◆ The data:
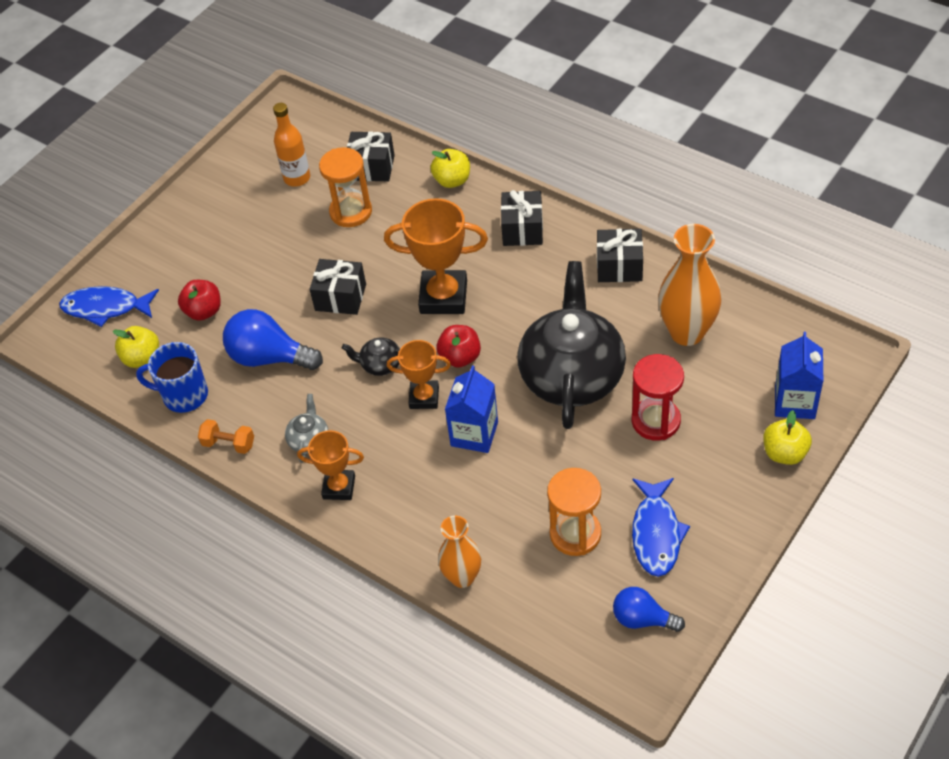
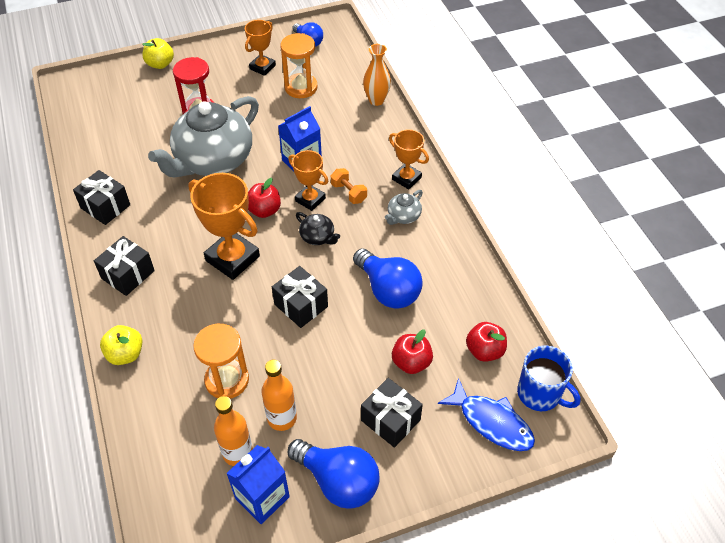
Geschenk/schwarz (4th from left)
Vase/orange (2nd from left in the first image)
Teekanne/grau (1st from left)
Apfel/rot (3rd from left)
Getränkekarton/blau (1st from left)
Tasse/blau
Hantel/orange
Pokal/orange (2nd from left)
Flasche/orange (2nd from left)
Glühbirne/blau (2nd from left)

◆ Task details: Print all data above verbatim, except pictures.

◆ Task answer:
Geschenk/schwarz (4th from left)
Vase/orange (2nd from left in the first image)
Teekanne/grau (1st from left)
Apfel/rot (3rd from left)
Getränkekarton/blau (1st from left)
Tasse/blau
Hantel/orange
Pokal/orange (2nd from left)
Flasche/orange (2nd from left)
Glühbirne/blau (2nd from left)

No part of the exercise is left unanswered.